* [Exercise instructions]: Set down the full listing below word for word; pictures stay out of the copy.

⟨

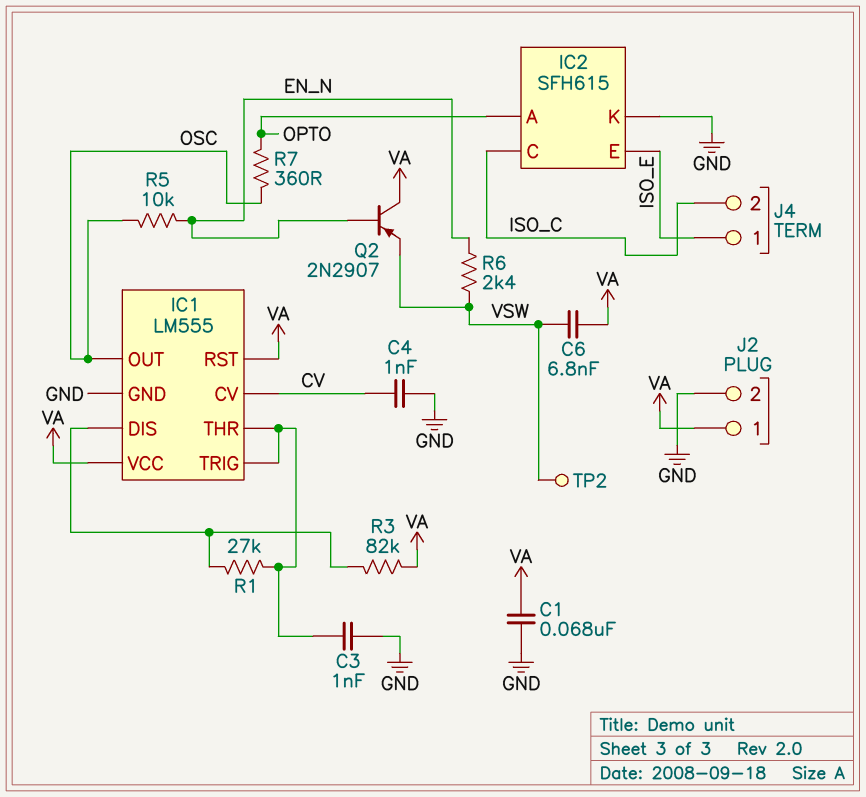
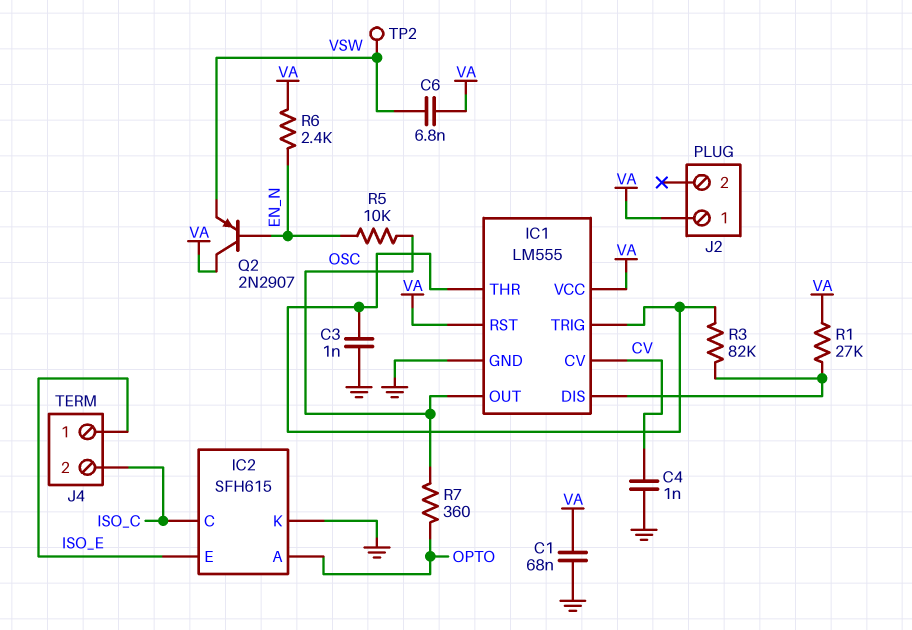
J2 pin 2: GND -> none
R1: 27k (IC1/DIS, IC1/THR) -> 27k (IC1/DIS, VA)
R3: 82k (IC1/DIS, VA) -> 82k (IC1/DIS, IC1/THR)
R6: 2.4k (EN_N, VSW) -> 2.4k (EN_N, VA)

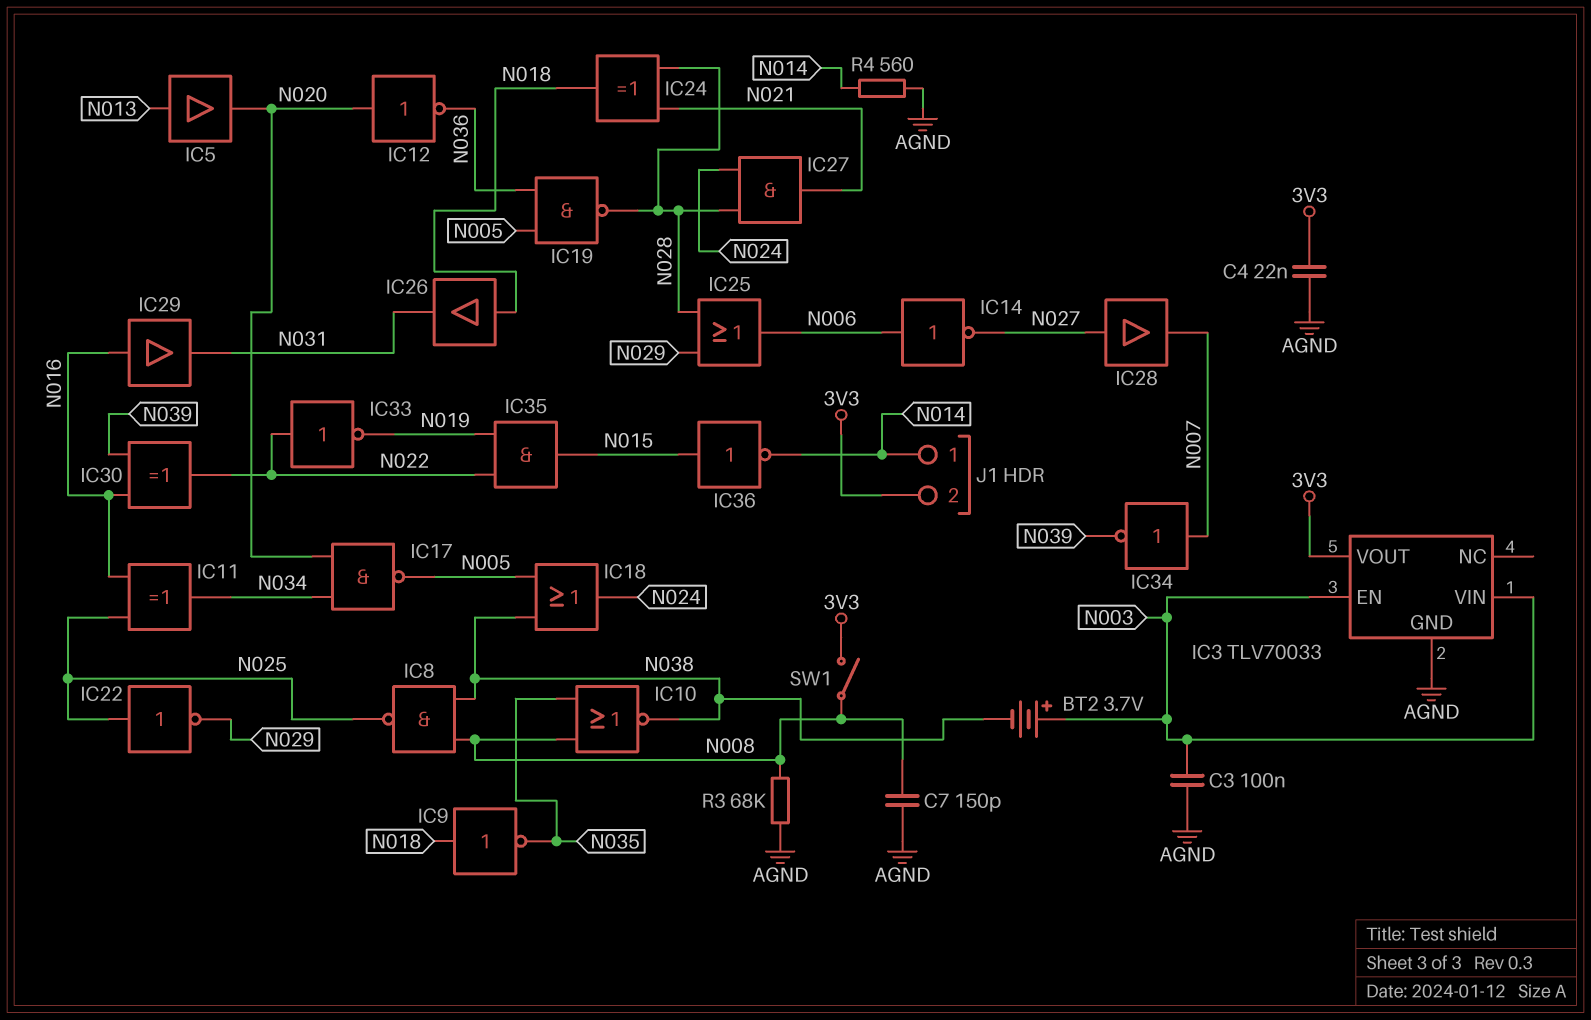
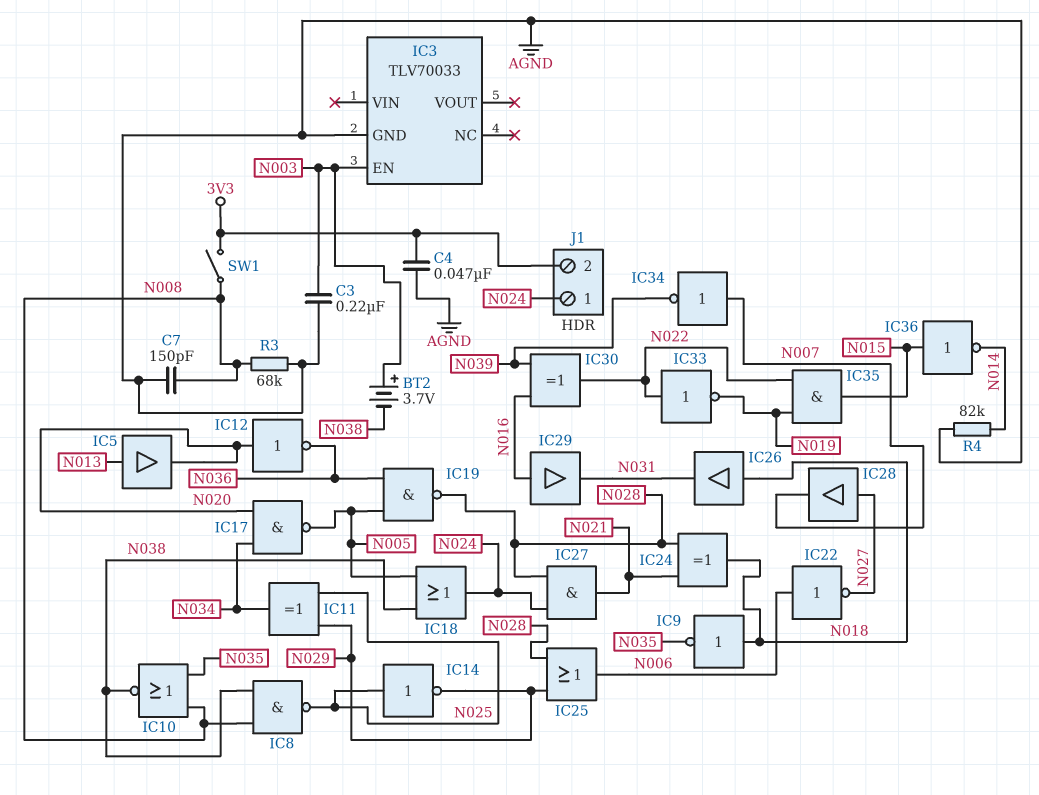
C3: 100nF (AGND, N003) -> 220nF (AGND, N003)
C4: 22nF (3V3, AGND) -> 47nF (3V3, AGND)
IC3 pin VIN: N003 -> none
IC3 pin VOUT: 3V3 -> none
IC11: XOR (in N016, in N025, out N034) -> XOR (in N025, in N029, out N034)
IC14: NOT (in N006, out N027) -> NOT (in N025, out N029)
IC22: NOT (in N025, out N029) -> NOT (in N006, out N027)
J1 pin 1: N014 -> N024
R4: 560 (AGND, N014) -> 82k (AGND, N014)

⟩

* [Answer for the task]:
J2 pin 2: GND -> none
R1: 27k (IC1/DIS, IC1/THR) -> 27k (IC1/DIS, VA)
R3: 82k (IC1/DIS, VA) -> 82k (IC1/DIS, IC1/THR)
R6: 2.4k (EN_N, VSW) -> 2.4k (EN_N, VA)

C3: 100nF (AGND, N003) -> 220nF (AGND, N003)
C4: 22nF (3V3, AGND) -> 47nF (3V3, AGND)
IC3 pin VIN: N003 -> none
IC3 pin VOUT: 3V3 -> none
IC11: XOR (in N016, in N025, out N034) -> XOR (in N025, in N029, out N034)
IC14: NOT (in N006, out N027) -> NOT (in N025, out N029)
IC22: NOT (in N025, out N029) -> NOT (in N006, out N027)
J1 pin 1: N014 -> N024
R4: 560 (AGND, N014) -> 82k (AGND, N014)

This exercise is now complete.